• _WHAT THIS TASK INVOLVES_
The line that contains "(554, 610) = (417, 762): red" marks the start. Output it and all remaining lines exactly, through the final line of the listing.

• _SUPPLIED DATA_

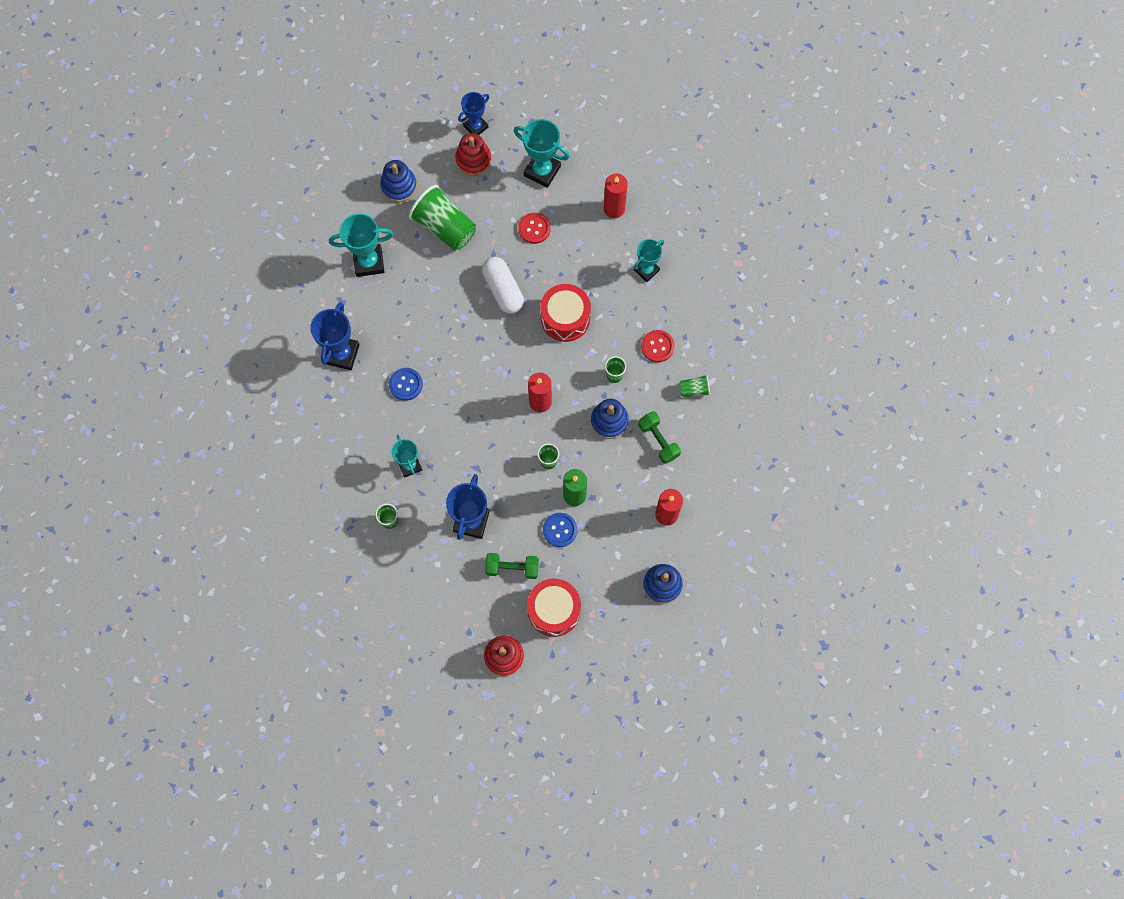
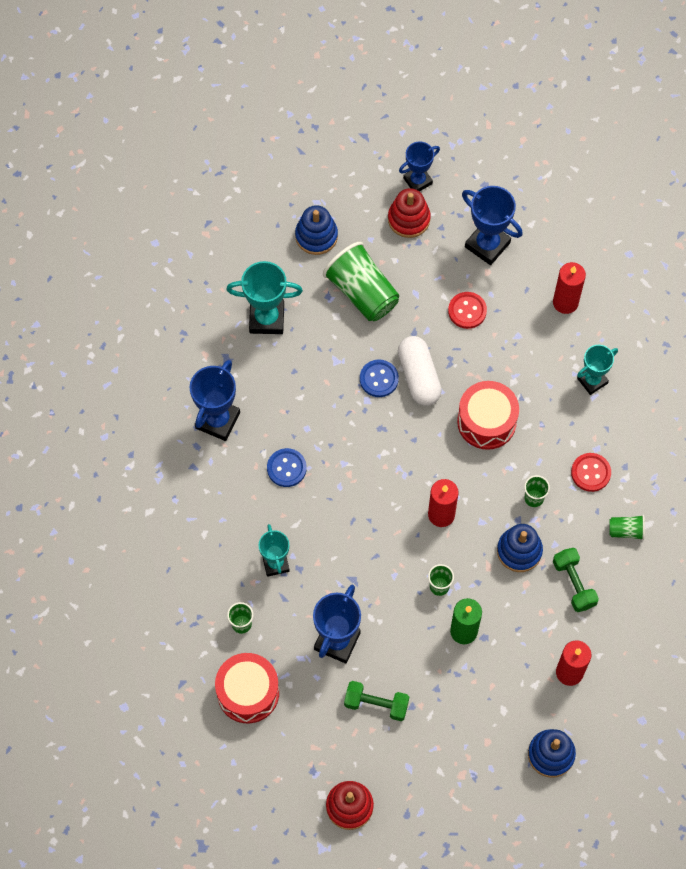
camera: 10 degrees right, 5 degrees down
(542, 171) = (487, 245): turquoise trophy -> blue trophy
(554, 610) = (417, 762): red drum -> red drum (248, 692)
(560, 530) = (439, 669): blue button -> blue button (379, 379)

• _TASK ANSWER_
(554, 610) = (417, 762): red drum -> red drum (248, 692)
(560, 530) = (439, 669): blue button -> blue button (379, 379)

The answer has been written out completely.